:: How to complete this task ::
The line containing "white package <598, 531>" marks the end; copy exactly all lines from the start of the material up to and including it.

:: Exercise data ::

########################################

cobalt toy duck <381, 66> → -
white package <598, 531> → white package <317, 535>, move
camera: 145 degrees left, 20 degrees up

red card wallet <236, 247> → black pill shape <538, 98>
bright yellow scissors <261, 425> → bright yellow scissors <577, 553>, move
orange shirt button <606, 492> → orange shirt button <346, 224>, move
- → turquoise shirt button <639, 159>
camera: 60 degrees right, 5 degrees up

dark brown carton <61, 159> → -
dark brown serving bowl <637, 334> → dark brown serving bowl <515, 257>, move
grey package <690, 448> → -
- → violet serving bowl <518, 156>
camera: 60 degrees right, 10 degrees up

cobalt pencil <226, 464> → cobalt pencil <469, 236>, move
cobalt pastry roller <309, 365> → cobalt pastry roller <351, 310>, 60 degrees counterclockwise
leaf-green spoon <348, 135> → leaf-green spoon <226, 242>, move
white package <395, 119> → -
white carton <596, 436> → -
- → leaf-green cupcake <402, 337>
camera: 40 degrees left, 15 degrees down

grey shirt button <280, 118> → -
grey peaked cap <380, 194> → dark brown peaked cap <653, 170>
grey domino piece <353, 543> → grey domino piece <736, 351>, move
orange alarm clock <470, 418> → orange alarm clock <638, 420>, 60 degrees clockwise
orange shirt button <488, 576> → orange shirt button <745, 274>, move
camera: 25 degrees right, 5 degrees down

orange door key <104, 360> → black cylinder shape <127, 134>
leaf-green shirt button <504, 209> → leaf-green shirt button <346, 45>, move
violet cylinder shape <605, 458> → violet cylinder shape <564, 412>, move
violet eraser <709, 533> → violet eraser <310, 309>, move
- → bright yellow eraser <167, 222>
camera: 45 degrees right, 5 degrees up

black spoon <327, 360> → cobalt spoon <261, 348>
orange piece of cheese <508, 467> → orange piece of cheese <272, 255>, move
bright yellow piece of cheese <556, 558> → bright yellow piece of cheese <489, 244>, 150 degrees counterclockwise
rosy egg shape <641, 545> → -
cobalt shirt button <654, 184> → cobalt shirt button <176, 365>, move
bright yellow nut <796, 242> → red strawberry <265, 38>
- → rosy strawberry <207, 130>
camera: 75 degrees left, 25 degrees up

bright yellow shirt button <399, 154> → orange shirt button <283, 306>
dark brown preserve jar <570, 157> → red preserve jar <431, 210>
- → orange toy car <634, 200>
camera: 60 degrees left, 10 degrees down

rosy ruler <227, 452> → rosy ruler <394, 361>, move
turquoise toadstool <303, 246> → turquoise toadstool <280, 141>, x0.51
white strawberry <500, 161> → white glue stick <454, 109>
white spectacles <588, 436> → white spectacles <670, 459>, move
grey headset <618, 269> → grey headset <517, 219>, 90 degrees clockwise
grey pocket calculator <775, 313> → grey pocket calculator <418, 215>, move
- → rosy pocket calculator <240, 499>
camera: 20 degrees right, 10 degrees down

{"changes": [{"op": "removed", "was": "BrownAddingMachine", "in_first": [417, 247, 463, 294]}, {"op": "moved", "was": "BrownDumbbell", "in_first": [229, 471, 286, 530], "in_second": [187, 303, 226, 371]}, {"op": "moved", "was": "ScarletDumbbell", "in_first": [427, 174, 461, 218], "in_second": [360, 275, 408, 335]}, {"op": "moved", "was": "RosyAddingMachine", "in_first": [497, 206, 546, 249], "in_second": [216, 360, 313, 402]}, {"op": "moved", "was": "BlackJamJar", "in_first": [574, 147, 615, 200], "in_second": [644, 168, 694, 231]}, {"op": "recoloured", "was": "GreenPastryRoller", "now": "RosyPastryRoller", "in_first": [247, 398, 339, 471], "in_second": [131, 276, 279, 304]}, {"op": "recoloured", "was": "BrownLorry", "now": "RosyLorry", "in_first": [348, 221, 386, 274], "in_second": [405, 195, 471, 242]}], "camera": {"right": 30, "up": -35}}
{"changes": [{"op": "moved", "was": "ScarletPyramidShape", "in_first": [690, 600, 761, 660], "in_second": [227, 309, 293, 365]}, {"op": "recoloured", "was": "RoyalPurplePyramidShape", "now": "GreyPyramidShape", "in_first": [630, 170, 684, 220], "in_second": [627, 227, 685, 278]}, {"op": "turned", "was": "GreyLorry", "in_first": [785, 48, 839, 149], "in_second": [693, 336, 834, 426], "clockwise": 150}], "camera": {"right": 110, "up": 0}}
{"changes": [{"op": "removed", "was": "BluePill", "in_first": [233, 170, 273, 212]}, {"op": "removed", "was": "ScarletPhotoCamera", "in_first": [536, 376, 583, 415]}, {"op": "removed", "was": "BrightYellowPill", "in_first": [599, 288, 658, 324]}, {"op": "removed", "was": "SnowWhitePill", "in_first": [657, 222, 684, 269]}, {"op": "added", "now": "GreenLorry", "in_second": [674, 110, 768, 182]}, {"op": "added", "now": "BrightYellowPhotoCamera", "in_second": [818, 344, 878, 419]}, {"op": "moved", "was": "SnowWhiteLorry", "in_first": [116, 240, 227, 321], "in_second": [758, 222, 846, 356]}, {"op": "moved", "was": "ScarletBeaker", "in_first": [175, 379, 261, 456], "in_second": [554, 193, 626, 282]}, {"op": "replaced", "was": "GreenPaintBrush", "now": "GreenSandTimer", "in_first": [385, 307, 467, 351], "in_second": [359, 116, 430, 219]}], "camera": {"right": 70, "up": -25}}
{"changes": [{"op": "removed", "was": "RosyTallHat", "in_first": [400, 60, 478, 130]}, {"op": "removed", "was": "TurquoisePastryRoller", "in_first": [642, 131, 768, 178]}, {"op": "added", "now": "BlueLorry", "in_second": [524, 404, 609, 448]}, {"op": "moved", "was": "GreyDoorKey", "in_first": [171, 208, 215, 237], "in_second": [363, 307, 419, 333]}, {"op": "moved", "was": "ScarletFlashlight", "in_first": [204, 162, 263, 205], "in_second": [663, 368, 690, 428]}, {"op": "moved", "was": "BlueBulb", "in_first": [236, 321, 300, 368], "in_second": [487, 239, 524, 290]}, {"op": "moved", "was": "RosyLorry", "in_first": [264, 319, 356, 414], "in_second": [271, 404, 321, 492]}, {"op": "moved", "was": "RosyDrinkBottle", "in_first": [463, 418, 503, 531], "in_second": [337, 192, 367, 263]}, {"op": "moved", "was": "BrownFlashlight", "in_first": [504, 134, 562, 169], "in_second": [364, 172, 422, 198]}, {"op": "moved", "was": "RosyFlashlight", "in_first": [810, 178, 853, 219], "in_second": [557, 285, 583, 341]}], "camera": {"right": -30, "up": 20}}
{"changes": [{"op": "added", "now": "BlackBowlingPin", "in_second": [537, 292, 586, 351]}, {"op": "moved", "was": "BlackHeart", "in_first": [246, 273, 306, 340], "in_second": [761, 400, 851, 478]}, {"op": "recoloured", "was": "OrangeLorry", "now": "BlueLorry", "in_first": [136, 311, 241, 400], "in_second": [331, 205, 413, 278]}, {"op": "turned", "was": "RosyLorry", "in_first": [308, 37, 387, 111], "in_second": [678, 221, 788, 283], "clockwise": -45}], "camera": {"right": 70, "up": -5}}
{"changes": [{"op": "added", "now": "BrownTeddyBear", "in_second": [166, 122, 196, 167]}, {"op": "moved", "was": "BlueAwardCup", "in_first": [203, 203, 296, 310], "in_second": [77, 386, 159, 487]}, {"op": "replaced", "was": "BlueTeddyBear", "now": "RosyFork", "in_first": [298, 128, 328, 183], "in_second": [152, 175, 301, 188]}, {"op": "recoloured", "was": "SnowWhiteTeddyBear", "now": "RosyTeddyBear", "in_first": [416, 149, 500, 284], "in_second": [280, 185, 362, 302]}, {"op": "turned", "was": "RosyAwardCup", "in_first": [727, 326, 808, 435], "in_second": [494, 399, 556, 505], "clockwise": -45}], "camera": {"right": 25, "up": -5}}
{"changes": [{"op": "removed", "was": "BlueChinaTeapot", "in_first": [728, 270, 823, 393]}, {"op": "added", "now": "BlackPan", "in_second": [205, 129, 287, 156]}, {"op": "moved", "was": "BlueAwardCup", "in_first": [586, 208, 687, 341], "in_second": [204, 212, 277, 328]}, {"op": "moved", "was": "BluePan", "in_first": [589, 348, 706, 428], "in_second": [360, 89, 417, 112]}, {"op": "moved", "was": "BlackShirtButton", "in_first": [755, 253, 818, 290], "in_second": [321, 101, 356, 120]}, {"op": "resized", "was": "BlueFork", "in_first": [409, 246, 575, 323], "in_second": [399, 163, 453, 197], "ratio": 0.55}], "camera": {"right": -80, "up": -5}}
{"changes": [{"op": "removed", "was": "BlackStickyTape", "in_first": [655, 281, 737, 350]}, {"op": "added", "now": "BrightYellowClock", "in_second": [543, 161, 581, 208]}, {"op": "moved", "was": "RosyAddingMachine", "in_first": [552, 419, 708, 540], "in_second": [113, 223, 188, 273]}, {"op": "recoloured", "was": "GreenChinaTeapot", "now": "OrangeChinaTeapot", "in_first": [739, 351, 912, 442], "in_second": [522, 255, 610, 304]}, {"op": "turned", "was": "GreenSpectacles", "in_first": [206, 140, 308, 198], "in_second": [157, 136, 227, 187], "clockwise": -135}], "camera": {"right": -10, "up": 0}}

########################################

:: Output of the task ::
cobalt toy duck <381, 66> → -
white package <598, 531> → white package <317, 535>, move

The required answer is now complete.